##### Entries provided #####

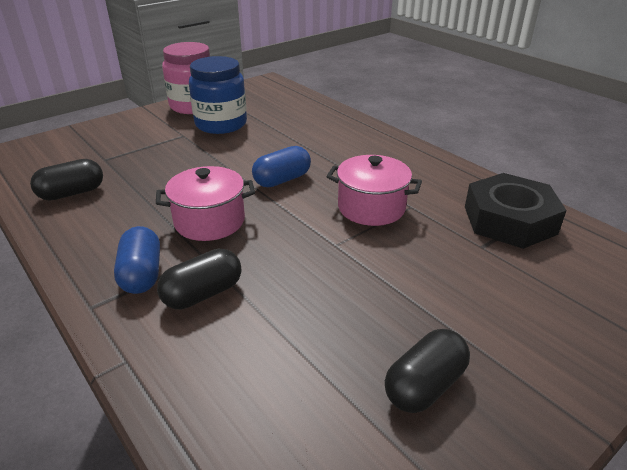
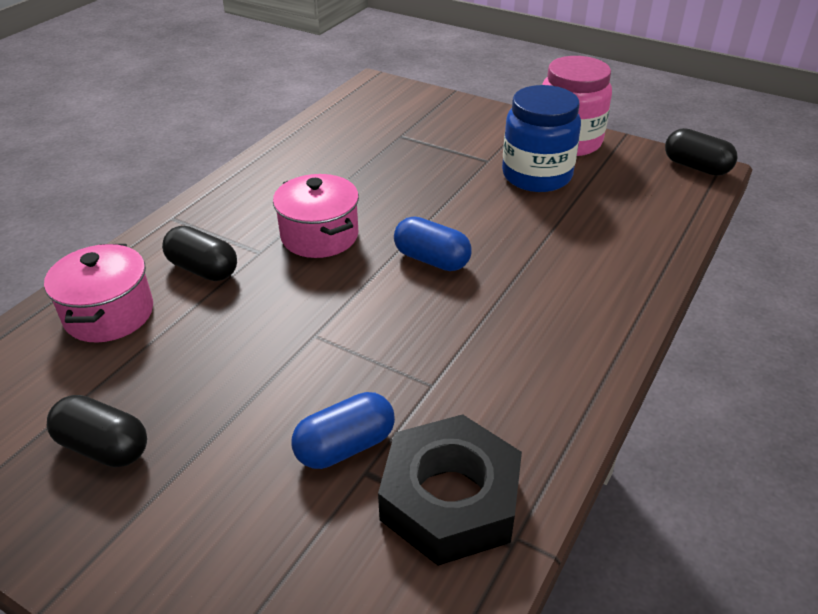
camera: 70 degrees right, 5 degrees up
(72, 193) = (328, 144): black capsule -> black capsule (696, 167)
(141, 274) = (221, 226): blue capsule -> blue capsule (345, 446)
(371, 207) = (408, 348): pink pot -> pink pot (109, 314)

#####
##### Entries provided #####

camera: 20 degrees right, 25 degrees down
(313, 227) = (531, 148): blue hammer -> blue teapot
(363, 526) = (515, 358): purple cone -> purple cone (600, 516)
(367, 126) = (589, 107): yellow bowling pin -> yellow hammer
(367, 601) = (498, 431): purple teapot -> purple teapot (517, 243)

#####
##### Entries provided #####

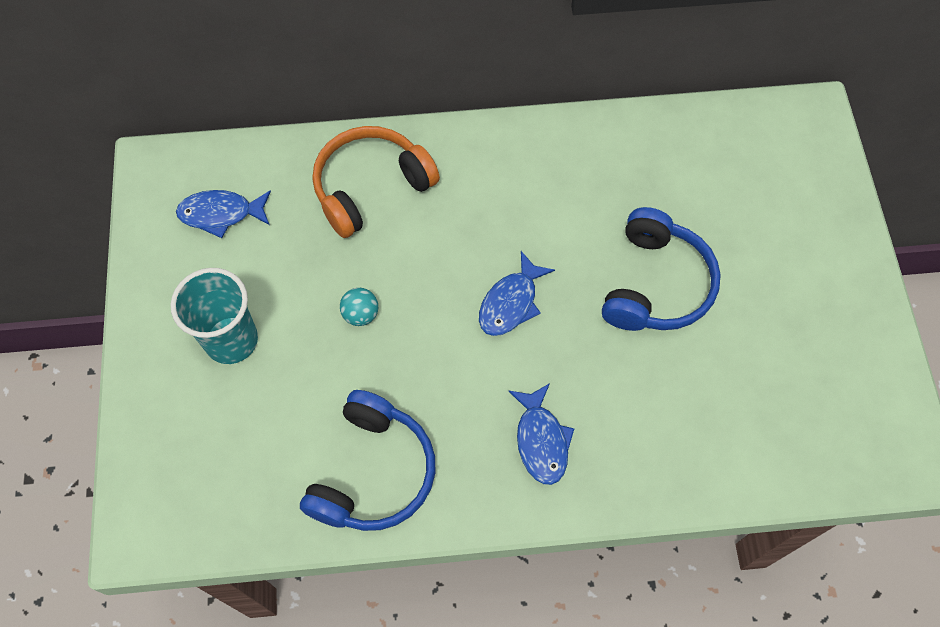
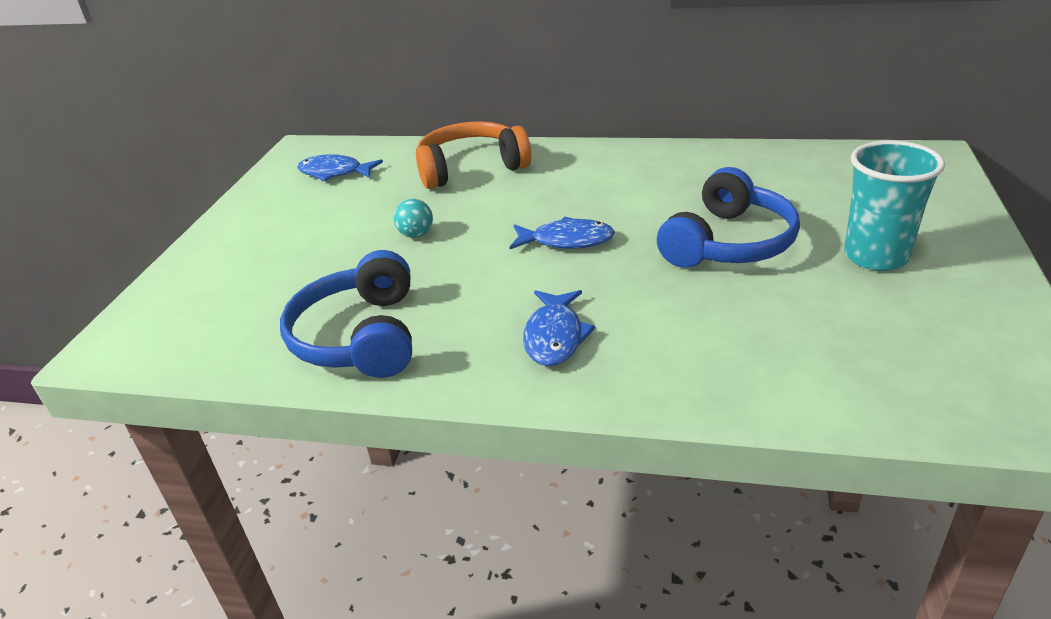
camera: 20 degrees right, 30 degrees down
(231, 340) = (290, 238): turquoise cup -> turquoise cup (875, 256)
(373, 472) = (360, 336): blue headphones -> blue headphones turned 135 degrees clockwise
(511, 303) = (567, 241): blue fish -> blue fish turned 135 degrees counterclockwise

#####

▶ _Work item_:
Among the records, find each line where the word "hammer" occurs, and copy it.

▶ _Response box_:
(313, 227) = (531, 148): blue hammer -> blue teapot
(367, 126) = (589, 107): yellow bowling pin -> yellow hammer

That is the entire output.